- WHAT YOU HAVE TO DO:
Would you retype, word for word, the line with "R7: 15k (N3, N13) -> 2.2M (N3, N13)" and every line after it through the end of the records below?

(Dataset items)
---

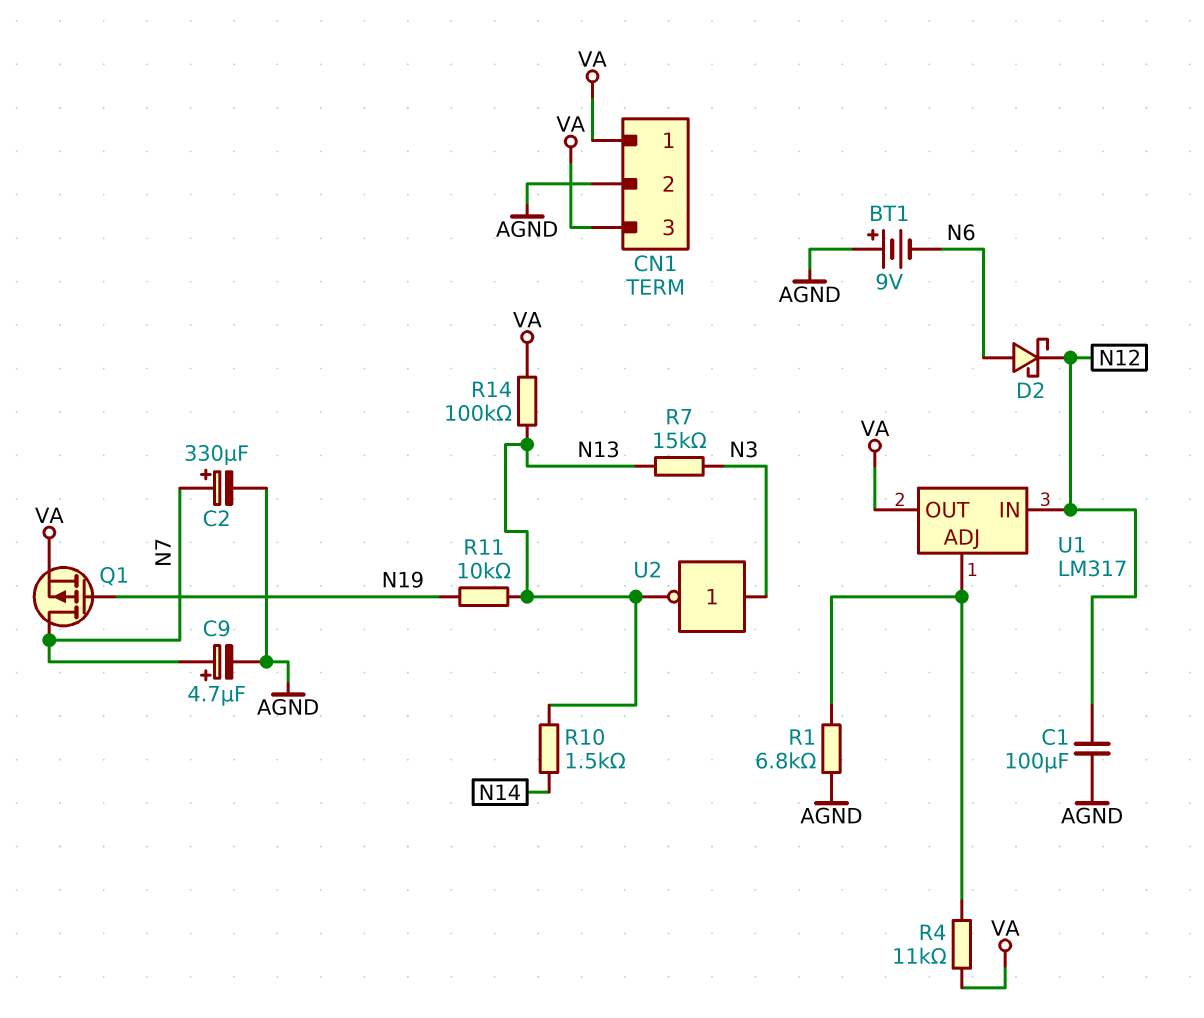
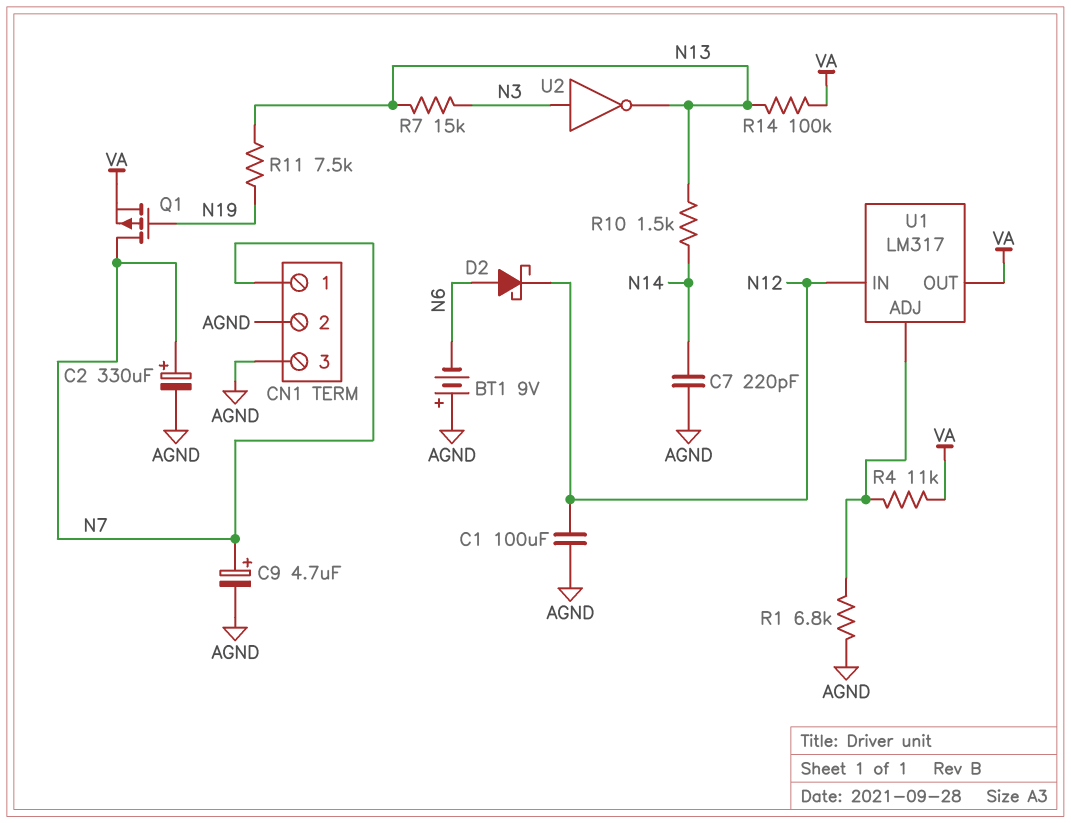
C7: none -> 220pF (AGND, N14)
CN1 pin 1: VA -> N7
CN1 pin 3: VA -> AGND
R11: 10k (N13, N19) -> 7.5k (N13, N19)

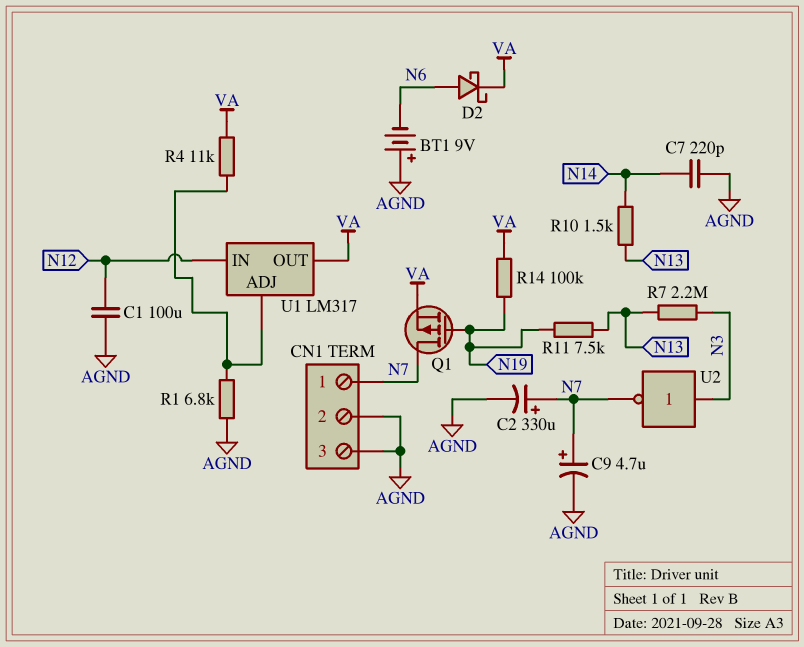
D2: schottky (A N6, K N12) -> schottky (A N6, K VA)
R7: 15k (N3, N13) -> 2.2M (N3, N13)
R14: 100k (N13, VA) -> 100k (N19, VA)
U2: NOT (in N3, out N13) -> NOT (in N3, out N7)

---

- REPLY:
R7: 15k (N3, N13) -> 2.2M (N3, N13)
R14: 100k (N13, VA) -> 100k (N19, VA)
U2: NOT (in N3, out N13) -> NOT (in N3, out N7)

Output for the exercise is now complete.